Task statement →
What is needed is an exact transcription of the listing, with the images removed.

Collected data →
+++++
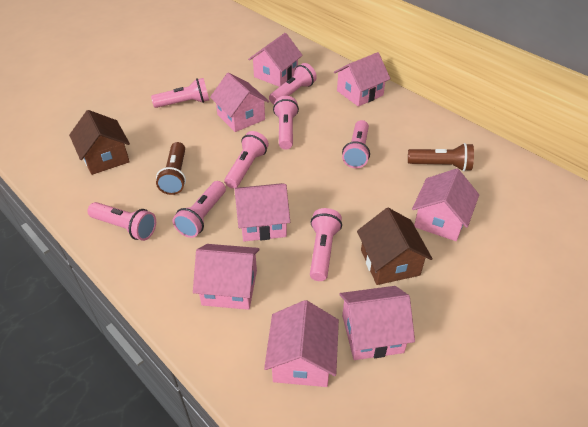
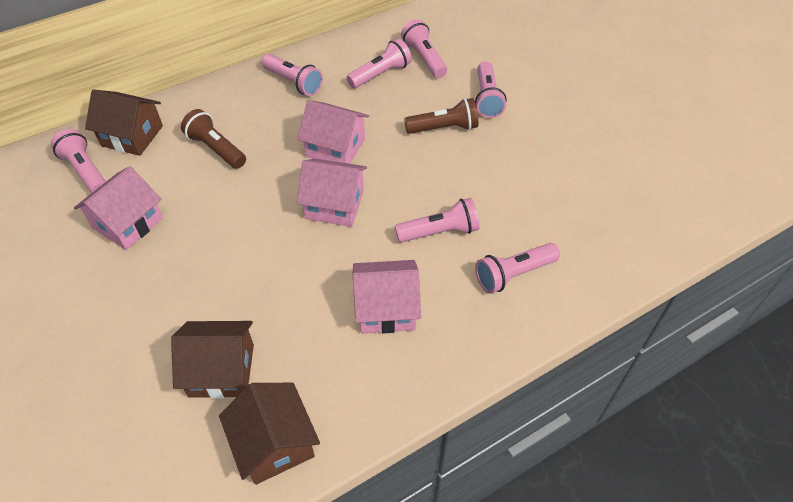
brown house: 2 -> 3
pink flashlight: 8 -> 7
pink house: 8 -> 4

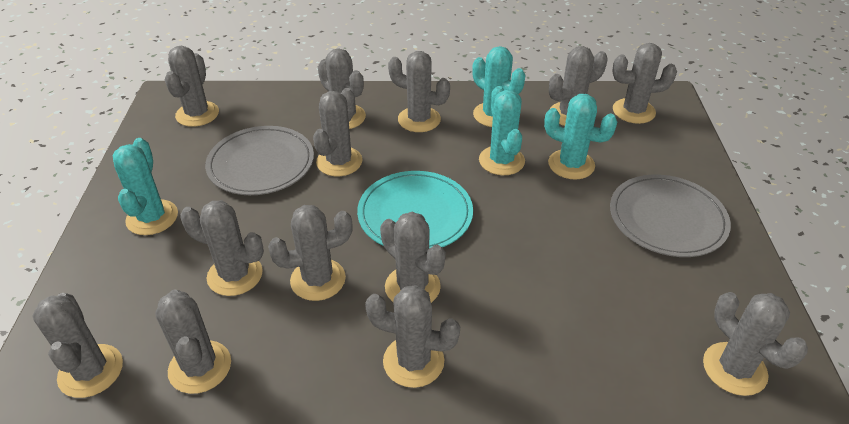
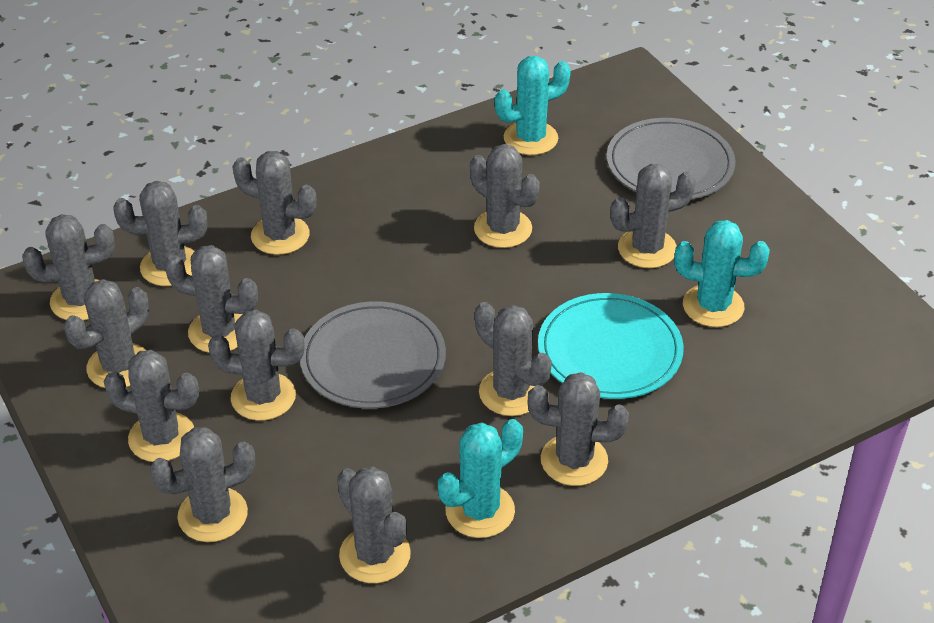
turquoise cactus: 4 -> 3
+++++
Answer to this task →
brown house: 2 -> 3
pink flashlight: 8 -> 7
pink house: 8 -> 4

turquoise cactus: 4 -> 3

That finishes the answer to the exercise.